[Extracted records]
<<<<
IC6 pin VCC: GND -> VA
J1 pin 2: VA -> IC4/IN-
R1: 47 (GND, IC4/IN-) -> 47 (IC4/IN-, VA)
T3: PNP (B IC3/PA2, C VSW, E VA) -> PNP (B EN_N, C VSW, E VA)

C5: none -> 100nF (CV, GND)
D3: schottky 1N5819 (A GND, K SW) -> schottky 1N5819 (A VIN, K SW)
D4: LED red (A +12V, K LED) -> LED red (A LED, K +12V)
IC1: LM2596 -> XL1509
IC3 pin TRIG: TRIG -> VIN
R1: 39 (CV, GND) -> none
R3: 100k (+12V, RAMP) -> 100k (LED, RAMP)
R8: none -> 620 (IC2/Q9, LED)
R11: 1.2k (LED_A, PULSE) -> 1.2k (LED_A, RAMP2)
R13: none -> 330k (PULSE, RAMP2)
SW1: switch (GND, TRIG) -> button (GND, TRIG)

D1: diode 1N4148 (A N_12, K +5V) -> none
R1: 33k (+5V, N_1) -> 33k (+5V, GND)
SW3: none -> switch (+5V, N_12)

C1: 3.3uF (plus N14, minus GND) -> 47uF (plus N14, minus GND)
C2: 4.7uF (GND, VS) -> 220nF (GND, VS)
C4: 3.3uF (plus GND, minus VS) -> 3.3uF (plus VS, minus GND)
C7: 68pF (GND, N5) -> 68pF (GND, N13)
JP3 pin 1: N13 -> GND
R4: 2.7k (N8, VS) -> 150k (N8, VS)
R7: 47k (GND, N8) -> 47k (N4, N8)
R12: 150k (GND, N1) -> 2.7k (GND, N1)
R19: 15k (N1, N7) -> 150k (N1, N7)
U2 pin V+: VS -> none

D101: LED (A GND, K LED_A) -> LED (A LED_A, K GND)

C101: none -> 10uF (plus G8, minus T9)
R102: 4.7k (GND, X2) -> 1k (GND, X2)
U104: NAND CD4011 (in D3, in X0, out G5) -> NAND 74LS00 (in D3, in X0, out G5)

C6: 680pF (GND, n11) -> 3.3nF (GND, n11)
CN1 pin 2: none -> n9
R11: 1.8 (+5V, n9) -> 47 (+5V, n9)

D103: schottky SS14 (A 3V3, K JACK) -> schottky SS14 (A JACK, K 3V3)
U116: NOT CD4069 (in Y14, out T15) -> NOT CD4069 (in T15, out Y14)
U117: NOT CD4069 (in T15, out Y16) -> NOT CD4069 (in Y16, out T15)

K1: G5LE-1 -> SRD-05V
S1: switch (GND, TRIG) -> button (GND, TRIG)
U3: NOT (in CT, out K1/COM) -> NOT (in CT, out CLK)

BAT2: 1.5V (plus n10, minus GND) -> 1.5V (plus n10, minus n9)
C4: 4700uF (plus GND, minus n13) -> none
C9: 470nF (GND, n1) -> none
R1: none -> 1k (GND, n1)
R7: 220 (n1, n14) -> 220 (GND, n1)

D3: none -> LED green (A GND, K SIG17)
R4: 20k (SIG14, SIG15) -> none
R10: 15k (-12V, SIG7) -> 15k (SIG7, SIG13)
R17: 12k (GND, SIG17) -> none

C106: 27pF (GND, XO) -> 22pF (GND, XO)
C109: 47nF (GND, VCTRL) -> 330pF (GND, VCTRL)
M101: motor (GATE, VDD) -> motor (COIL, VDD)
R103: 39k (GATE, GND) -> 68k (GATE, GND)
>>>>
■ **WORK ITEM**:
Output exactly the leading lines of the data, up to and including the line marked by "R13: none -> 330k (PULSE, RAMP2)".

■ **SOLUTION TO THIS EXERCISE**:
IC6 pin VCC: GND -> VA
J1 pin 2: VA -> IC4/IN-
R1: 47 (GND, IC4/IN-) -> 47 (IC4/IN-, VA)
T3: PNP (B IC3/PA2, C VSW, E VA) -> PNP (B EN_N, C VSW, E VA)

C5: none -> 100nF (CV, GND)
D3: schottky 1N5819 (A GND, K SW) -> schottky 1N5819 (A VIN, K SW)
D4: LED red (A +12V, K LED) -> LED red (A LED, K +12V)
IC1: LM2596 -> XL1509
IC3 pin TRIG: TRIG -> VIN
R1: 39 (CV, GND) -> none
R3: 100k (+12V, RAMP) -> 100k (LED, RAMP)
R8: none -> 620 (IC2/Q9, LED)
R11: 1.2k (LED_A, PULSE) -> 1.2k (LED_A, RAMP2)
R13: none -> 330k (PULSE, RAMP2)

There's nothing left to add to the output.